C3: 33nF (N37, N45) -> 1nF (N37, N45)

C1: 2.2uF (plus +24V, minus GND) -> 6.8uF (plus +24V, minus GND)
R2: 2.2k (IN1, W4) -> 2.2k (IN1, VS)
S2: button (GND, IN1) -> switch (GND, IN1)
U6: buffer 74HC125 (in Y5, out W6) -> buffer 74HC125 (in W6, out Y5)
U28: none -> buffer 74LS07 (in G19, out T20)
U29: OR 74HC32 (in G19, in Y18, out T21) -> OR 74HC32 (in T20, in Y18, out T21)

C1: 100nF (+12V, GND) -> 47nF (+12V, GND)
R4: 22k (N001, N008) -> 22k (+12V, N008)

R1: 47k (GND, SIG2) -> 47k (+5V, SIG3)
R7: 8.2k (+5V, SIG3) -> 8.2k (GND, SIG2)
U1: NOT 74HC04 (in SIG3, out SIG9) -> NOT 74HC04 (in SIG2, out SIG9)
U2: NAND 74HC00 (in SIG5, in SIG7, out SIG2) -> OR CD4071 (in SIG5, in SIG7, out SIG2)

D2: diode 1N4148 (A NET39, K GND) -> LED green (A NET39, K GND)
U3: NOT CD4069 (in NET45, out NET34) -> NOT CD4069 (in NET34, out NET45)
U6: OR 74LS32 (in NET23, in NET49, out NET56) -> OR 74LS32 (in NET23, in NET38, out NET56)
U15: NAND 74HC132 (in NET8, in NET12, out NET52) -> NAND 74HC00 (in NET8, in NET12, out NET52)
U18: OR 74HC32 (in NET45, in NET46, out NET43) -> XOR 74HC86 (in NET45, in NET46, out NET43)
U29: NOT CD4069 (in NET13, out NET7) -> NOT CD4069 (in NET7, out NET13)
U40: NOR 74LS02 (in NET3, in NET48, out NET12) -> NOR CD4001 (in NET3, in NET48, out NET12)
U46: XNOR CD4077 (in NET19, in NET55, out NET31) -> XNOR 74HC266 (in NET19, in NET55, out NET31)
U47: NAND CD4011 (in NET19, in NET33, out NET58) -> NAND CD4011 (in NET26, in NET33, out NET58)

####

Activity: Only a number should be given: the count of lines above that contain the word "buffer".

Exercise result: 2